**TASK STATEMENT:** Count the lines in the data below that contain the string "shortInstrumentName". Reply with the number only.
** start of TASK DATA **
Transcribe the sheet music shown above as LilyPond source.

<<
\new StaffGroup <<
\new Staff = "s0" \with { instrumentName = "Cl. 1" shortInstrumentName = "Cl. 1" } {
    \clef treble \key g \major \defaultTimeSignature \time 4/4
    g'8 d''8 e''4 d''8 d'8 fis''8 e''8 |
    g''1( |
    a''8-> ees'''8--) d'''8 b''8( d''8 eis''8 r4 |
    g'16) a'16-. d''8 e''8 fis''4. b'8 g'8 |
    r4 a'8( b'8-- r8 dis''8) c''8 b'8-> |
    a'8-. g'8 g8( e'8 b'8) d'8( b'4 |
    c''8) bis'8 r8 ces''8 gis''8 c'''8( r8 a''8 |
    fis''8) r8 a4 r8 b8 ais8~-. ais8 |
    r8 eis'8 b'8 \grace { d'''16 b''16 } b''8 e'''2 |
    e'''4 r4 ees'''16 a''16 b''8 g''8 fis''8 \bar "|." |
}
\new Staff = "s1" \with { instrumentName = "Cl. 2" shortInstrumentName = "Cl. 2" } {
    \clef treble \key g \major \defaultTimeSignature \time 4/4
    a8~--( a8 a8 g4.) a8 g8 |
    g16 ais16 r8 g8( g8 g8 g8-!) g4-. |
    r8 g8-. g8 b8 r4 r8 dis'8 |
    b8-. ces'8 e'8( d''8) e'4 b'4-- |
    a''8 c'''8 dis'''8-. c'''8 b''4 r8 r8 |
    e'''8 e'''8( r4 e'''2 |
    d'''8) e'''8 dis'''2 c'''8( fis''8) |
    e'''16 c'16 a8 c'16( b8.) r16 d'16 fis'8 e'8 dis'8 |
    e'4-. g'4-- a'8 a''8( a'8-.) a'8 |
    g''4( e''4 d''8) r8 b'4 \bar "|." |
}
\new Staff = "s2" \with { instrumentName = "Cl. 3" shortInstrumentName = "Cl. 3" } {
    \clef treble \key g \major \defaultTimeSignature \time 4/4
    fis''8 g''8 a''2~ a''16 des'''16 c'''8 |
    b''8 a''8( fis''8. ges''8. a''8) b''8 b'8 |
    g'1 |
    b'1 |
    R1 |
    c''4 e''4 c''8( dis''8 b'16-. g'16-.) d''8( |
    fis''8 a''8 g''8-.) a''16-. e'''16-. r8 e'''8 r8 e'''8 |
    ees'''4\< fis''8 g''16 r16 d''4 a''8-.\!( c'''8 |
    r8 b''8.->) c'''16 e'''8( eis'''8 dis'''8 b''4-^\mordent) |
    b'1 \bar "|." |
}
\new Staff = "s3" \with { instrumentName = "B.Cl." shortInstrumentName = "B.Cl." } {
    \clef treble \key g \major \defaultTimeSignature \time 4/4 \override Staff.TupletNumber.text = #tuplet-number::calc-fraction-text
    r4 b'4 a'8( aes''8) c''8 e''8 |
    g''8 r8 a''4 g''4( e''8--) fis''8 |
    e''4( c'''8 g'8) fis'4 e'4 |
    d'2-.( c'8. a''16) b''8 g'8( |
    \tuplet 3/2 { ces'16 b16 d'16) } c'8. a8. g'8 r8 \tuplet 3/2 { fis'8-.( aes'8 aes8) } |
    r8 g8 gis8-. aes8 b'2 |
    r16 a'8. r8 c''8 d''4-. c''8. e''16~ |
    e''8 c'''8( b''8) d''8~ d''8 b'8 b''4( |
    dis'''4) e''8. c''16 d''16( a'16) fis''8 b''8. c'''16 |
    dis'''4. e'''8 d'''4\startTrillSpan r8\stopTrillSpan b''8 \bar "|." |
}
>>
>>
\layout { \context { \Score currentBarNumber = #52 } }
** end of TASK DATA **
**TASK RESPONSE:** 4